> **WORK INSTRUCTIONS**: Give back every line of the listing below word for word, leaving out the pictures.
**** SOURCE RECORDS
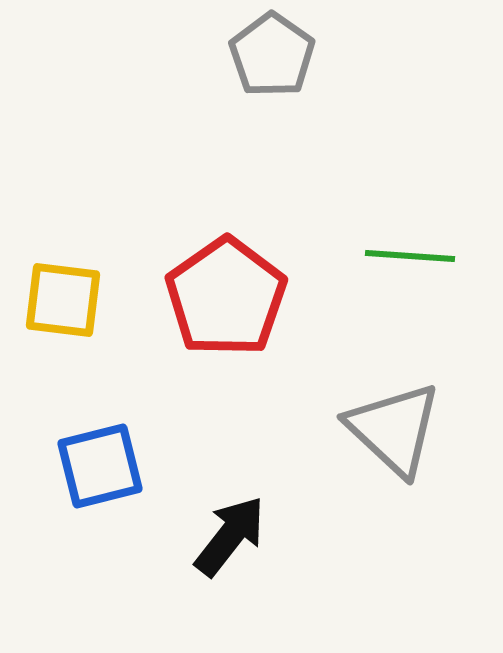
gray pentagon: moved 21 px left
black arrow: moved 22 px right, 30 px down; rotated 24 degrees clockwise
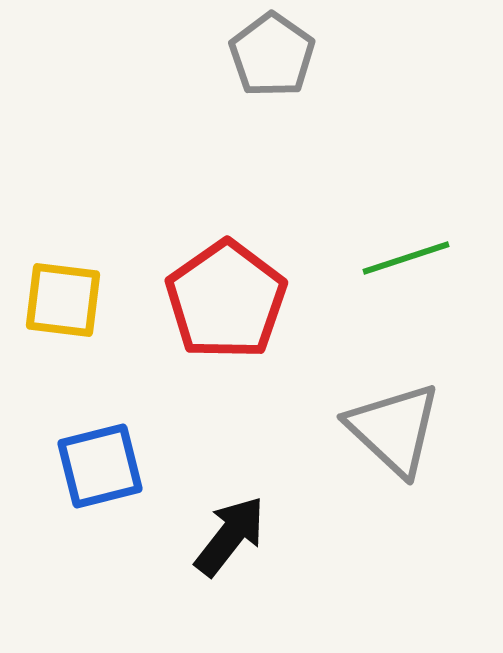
green line: moved 4 px left, 2 px down; rotated 22 degrees counterclockwise
red pentagon: moved 3 px down
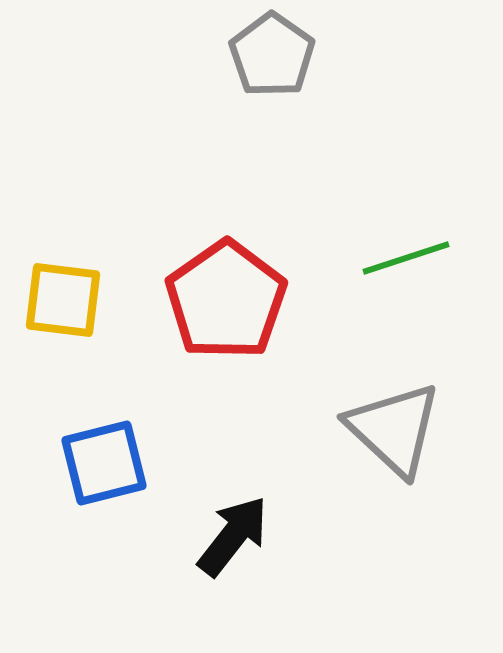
blue square: moved 4 px right, 3 px up
black arrow: moved 3 px right
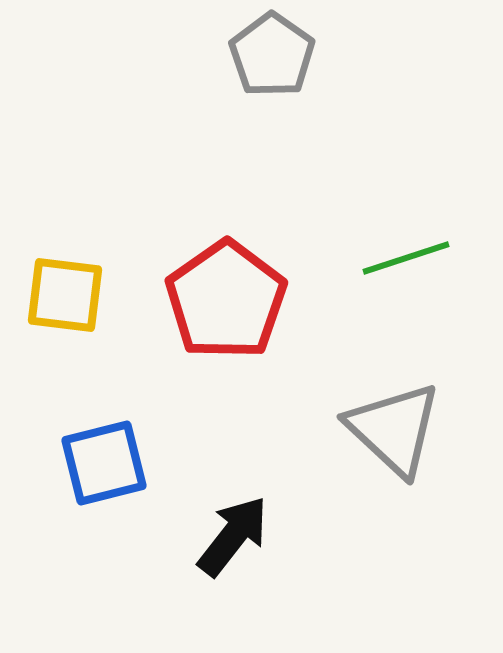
yellow square: moved 2 px right, 5 px up
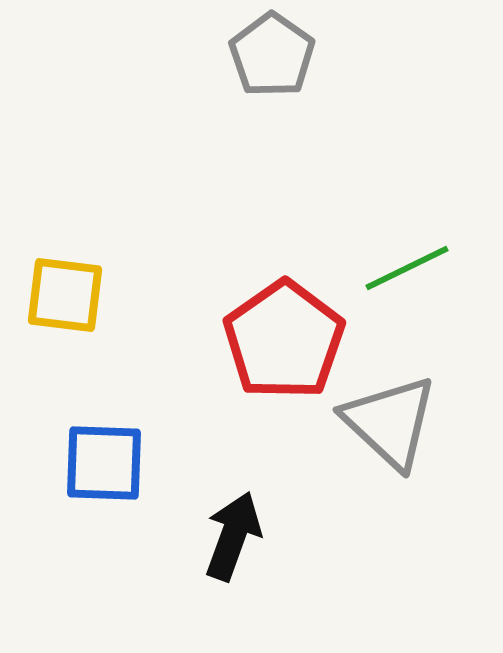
green line: moved 1 px right, 10 px down; rotated 8 degrees counterclockwise
red pentagon: moved 58 px right, 40 px down
gray triangle: moved 4 px left, 7 px up
blue square: rotated 16 degrees clockwise
black arrow: rotated 18 degrees counterclockwise
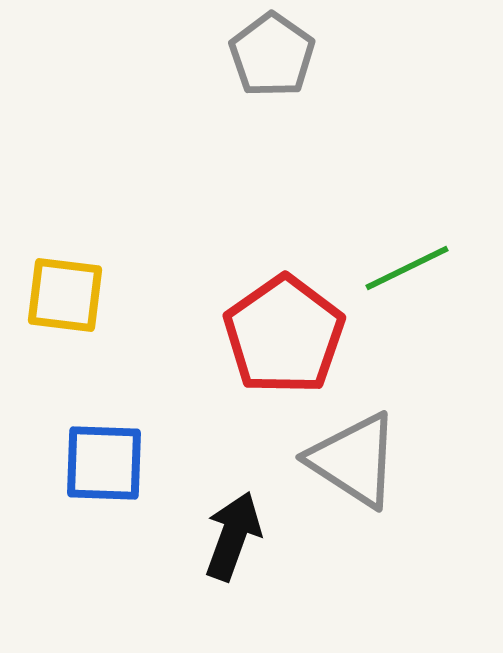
red pentagon: moved 5 px up
gray triangle: moved 36 px left, 38 px down; rotated 10 degrees counterclockwise
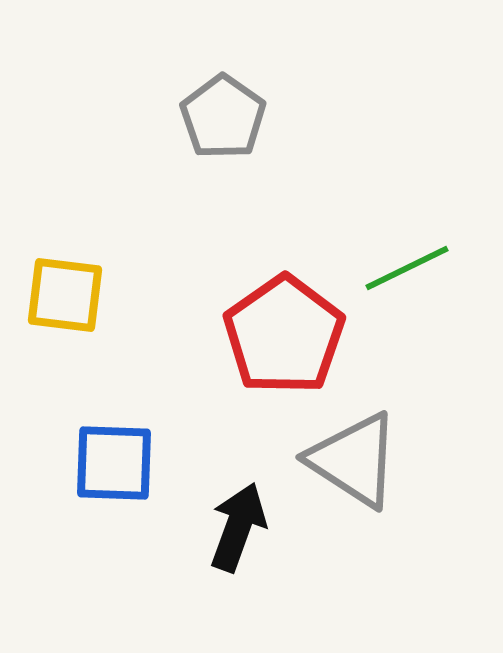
gray pentagon: moved 49 px left, 62 px down
blue square: moved 10 px right
black arrow: moved 5 px right, 9 px up
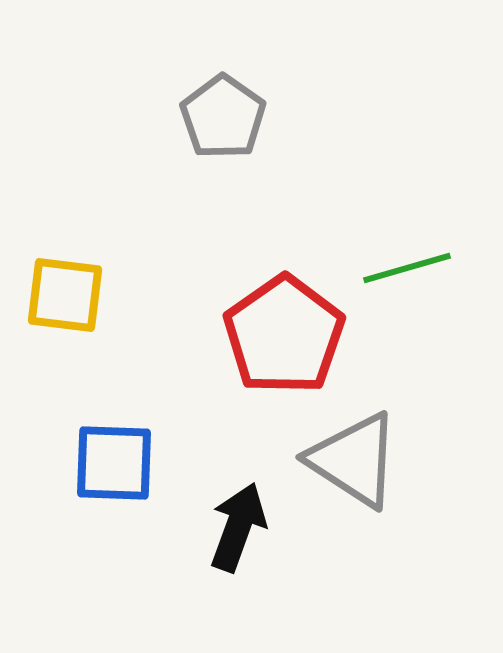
green line: rotated 10 degrees clockwise
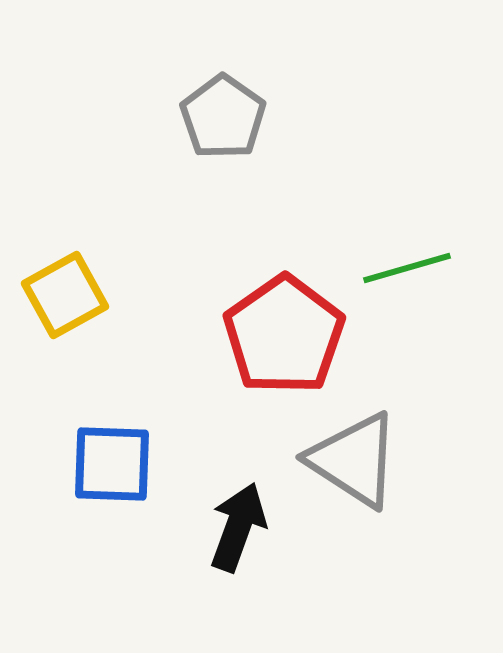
yellow square: rotated 36 degrees counterclockwise
blue square: moved 2 px left, 1 px down
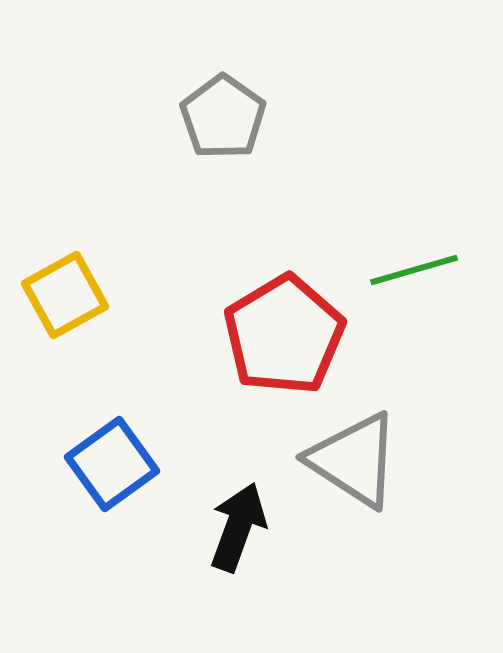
green line: moved 7 px right, 2 px down
red pentagon: rotated 4 degrees clockwise
blue square: rotated 38 degrees counterclockwise
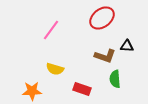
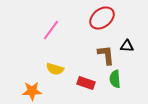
brown L-shape: moved 1 px right, 1 px up; rotated 115 degrees counterclockwise
red rectangle: moved 4 px right, 6 px up
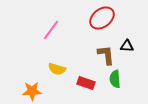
yellow semicircle: moved 2 px right
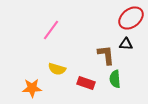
red ellipse: moved 29 px right
black triangle: moved 1 px left, 2 px up
orange star: moved 3 px up
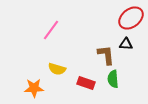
green semicircle: moved 2 px left
orange star: moved 2 px right
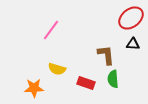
black triangle: moved 7 px right
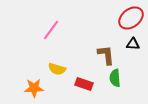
green semicircle: moved 2 px right, 1 px up
red rectangle: moved 2 px left, 1 px down
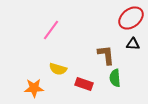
yellow semicircle: moved 1 px right
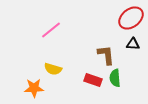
pink line: rotated 15 degrees clockwise
yellow semicircle: moved 5 px left
red rectangle: moved 9 px right, 4 px up
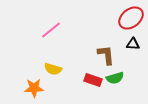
green semicircle: rotated 102 degrees counterclockwise
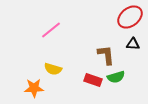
red ellipse: moved 1 px left, 1 px up
green semicircle: moved 1 px right, 1 px up
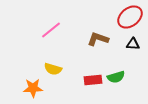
brown L-shape: moved 8 px left, 16 px up; rotated 65 degrees counterclockwise
red rectangle: rotated 24 degrees counterclockwise
orange star: moved 1 px left
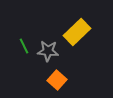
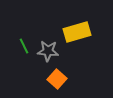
yellow rectangle: rotated 28 degrees clockwise
orange square: moved 1 px up
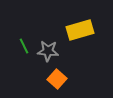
yellow rectangle: moved 3 px right, 2 px up
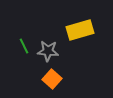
orange square: moved 5 px left
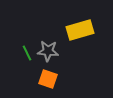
green line: moved 3 px right, 7 px down
orange square: moved 4 px left; rotated 24 degrees counterclockwise
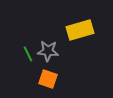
green line: moved 1 px right, 1 px down
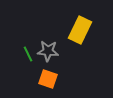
yellow rectangle: rotated 48 degrees counterclockwise
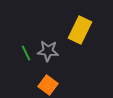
green line: moved 2 px left, 1 px up
orange square: moved 6 px down; rotated 18 degrees clockwise
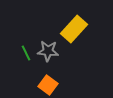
yellow rectangle: moved 6 px left, 1 px up; rotated 16 degrees clockwise
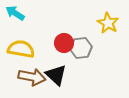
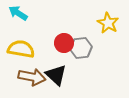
cyan arrow: moved 3 px right
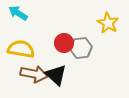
brown arrow: moved 2 px right, 3 px up
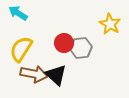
yellow star: moved 2 px right, 1 px down
yellow semicircle: rotated 68 degrees counterclockwise
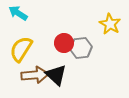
brown arrow: moved 1 px right, 1 px down; rotated 16 degrees counterclockwise
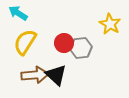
yellow semicircle: moved 4 px right, 7 px up
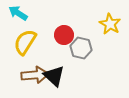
red circle: moved 8 px up
gray hexagon: rotated 20 degrees clockwise
black triangle: moved 2 px left, 1 px down
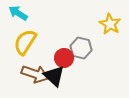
red circle: moved 23 px down
brown arrow: moved 1 px up; rotated 24 degrees clockwise
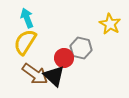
cyan arrow: moved 9 px right, 5 px down; rotated 36 degrees clockwise
brown arrow: rotated 16 degrees clockwise
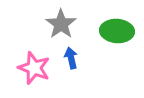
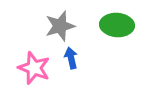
gray star: moved 1 px left, 2 px down; rotated 20 degrees clockwise
green ellipse: moved 6 px up
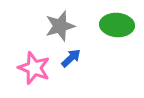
blue arrow: rotated 60 degrees clockwise
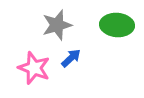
gray star: moved 3 px left, 1 px up
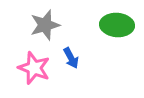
gray star: moved 12 px left
blue arrow: rotated 105 degrees clockwise
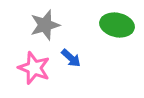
green ellipse: rotated 8 degrees clockwise
blue arrow: rotated 20 degrees counterclockwise
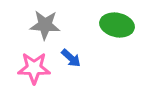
gray star: rotated 20 degrees clockwise
pink star: rotated 20 degrees counterclockwise
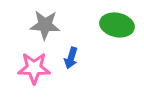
blue arrow: rotated 65 degrees clockwise
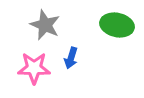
gray star: rotated 20 degrees clockwise
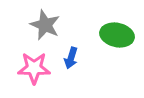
green ellipse: moved 10 px down
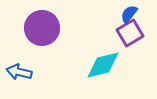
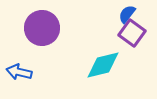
blue semicircle: moved 2 px left
purple square: moved 2 px right; rotated 24 degrees counterclockwise
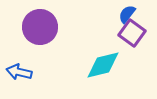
purple circle: moved 2 px left, 1 px up
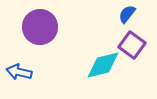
purple square: moved 12 px down
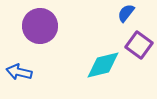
blue semicircle: moved 1 px left, 1 px up
purple circle: moved 1 px up
purple square: moved 7 px right
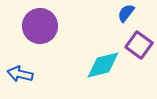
blue arrow: moved 1 px right, 2 px down
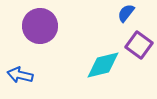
blue arrow: moved 1 px down
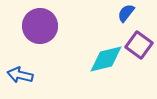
cyan diamond: moved 3 px right, 6 px up
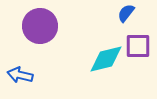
purple square: moved 1 px left, 1 px down; rotated 36 degrees counterclockwise
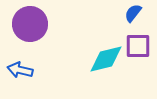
blue semicircle: moved 7 px right
purple circle: moved 10 px left, 2 px up
blue arrow: moved 5 px up
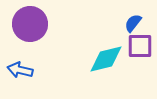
blue semicircle: moved 10 px down
purple square: moved 2 px right
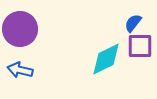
purple circle: moved 10 px left, 5 px down
cyan diamond: rotated 12 degrees counterclockwise
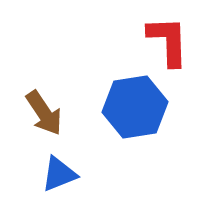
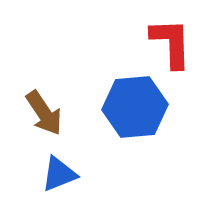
red L-shape: moved 3 px right, 2 px down
blue hexagon: rotated 4 degrees clockwise
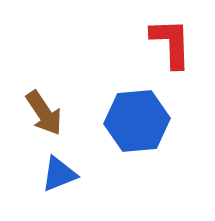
blue hexagon: moved 2 px right, 14 px down
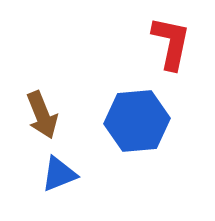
red L-shape: rotated 14 degrees clockwise
brown arrow: moved 2 px left, 2 px down; rotated 12 degrees clockwise
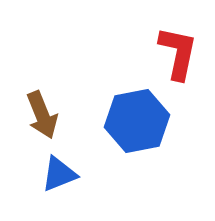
red L-shape: moved 7 px right, 10 px down
blue hexagon: rotated 6 degrees counterclockwise
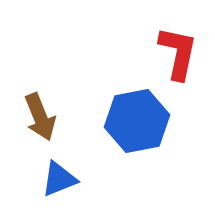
brown arrow: moved 2 px left, 2 px down
blue triangle: moved 5 px down
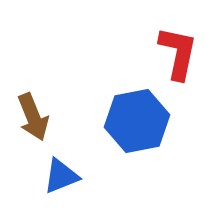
brown arrow: moved 7 px left
blue triangle: moved 2 px right, 3 px up
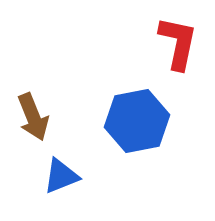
red L-shape: moved 10 px up
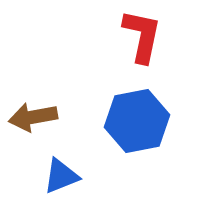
red L-shape: moved 36 px left, 7 px up
brown arrow: rotated 102 degrees clockwise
********
> **SOLVED PROBLEM**:
gray pentagon: moved 21 px left
black arrow: moved 22 px right, 30 px down; rotated 24 degrees clockwise
green line: moved 4 px left, 2 px down; rotated 22 degrees counterclockwise
red pentagon: moved 3 px down
blue square: moved 4 px right, 3 px up
black arrow: moved 3 px right
yellow square: moved 2 px right, 5 px up
green line: moved 1 px right, 10 px down; rotated 8 degrees counterclockwise
red pentagon: moved 58 px right, 40 px down
gray triangle: moved 4 px left, 7 px up
blue square: rotated 16 degrees clockwise
black arrow: rotated 18 degrees counterclockwise
red pentagon: moved 5 px up
gray triangle: moved 36 px left, 38 px down; rotated 10 degrees counterclockwise
gray pentagon: moved 49 px left, 62 px down
blue square: moved 10 px right
black arrow: moved 5 px right, 9 px up
green line: rotated 10 degrees clockwise
yellow square: rotated 36 degrees counterclockwise
blue square: moved 2 px left, 1 px down
green line: moved 7 px right, 2 px down
red pentagon: rotated 4 degrees clockwise
blue square: rotated 38 degrees counterclockwise
brown L-shape: moved 1 px right, 1 px up; rotated 115 degrees counterclockwise
red rectangle: moved 4 px right, 6 px up
yellow semicircle: moved 2 px right
red ellipse: moved 29 px right
black triangle: moved 1 px left, 2 px up
orange star: moved 3 px up
green semicircle: moved 2 px left
orange star: moved 2 px right
black triangle: moved 7 px right
green semicircle: moved 2 px right, 1 px up
red rectangle: moved 2 px left, 1 px down
yellow semicircle: moved 1 px right
pink line: rotated 15 degrees clockwise
yellow semicircle: moved 5 px left
red rectangle: moved 9 px right, 4 px up
green semicircle: rotated 102 degrees counterclockwise
red ellipse: moved 1 px left, 1 px up
green semicircle: moved 1 px right, 1 px up
brown L-shape: moved 8 px left, 16 px up; rotated 65 degrees counterclockwise
red rectangle: rotated 24 degrees counterclockwise
orange star: moved 1 px left
yellow rectangle: rotated 28 degrees clockwise
orange square: moved 1 px up
yellow rectangle: moved 3 px right, 2 px up
orange square: moved 5 px left
green line: moved 3 px right, 7 px down
orange square: moved 4 px left; rotated 24 degrees counterclockwise
green line: moved 1 px right, 1 px down
yellow rectangle: rotated 48 degrees counterclockwise
green line: moved 2 px left, 1 px up
orange square: moved 6 px down; rotated 18 degrees clockwise
yellow rectangle: moved 6 px left, 1 px up; rotated 16 degrees clockwise
cyan arrow: moved 3 px right
brown arrow: moved 2 px right, 3 px up
yellow star: moved 2 px right, 1 px down
yellow semicircle: rotated 68 degrees counterclockwise
brown arrow: moved 1 px right, 1 px down; rotated 16 degrees counterclockwise
yellow semicircle: moved 4 px right, 7 px up
red circle: moved 8 px up
gray hexagon: rotated 20 degrees clockwise
black triangle: moved 2 px left, 1 px down
red circle: moved 23 px down
brown arrow: moved 1 px up; rotated 24 degrees clockwise
cyan arrow: moved 9 px right, 5 px down; rotated 36 degrees clockwise
brown arrow: rotated 16 degrees clockwise
gray star: moved 1 px left, 2 px down; rotated 20 degrees clockwise
green ellipse: moved 6 px up
blue arrow: rotated 60 degrees clockwise
gray star: moved 3 px left, 1 px up
gray star: moved 12 px left
blue arrow: rotated 105 degrees clockwise
green ellipse: rotated 8 degrees clockwise
blue arrow: rotated 20 degrees counterclockwise
gray star: rotated 20 degrees clockwise
pink star: rotated 20 degrees counterclockwise
blue arrow: rotated 65 degrees clockwise
gray star: rotated 20 degrees clockwise
green ellipse: moved 10 px down
blue semicircle: moved 2 px left
purple square: moved 2 px right; rotated 24 degrees counterclockwise
purple circle: moved 2 px left, 1 px up
purple square: moved 12 px down
blue semicircle: moved 1 px left, 1 px up
purple circle: moved 1 px up
purple square: moved 7 px right
blue arrow: moved 1 px right, 2 px down
blue arrow: moved 1 px down
cyan diamond: moved 3 px right, 6 px up
purple square: moved 1 px left, 1 px down; rotated 36 degrees counterclockwise
blue semicircle: moved 7 px right
purple circle: moved 10 px left, 2 px up
blue arrow: moved 5 px up
blue semicircle: moved 10 px down
purple square: moved 2 px right
purple circle: moved 10 px left, 5 px down
cyan diamond: rotated 12 degrees counterclockwise
red L-shape: moved 3 px right, 2 px down
blue hexagon: rotated 4 degrees clockwise
blue hexagon: moved 2 px right, 14 px down
red L-shape: rotated 14 degrees clockwise
brown arrow: moved 2 px left, 2 px down; rotated 12 degrees clockwise
red L-shape: moved 7 px right, 10 px down
blue hexagon: rotated 6 degrees counterclockwise
brown arrow: moved 2 px left, 2 px down
blue triangle: moved 5 px down
brown arrow: moved 7 px left
blue triangle: moved 2 px right, 3 px up
red L-shape: moved 10 px up
red L-shape: moved 36 px left, 7 px up
brown arrow: rotated 102 degrees clockwise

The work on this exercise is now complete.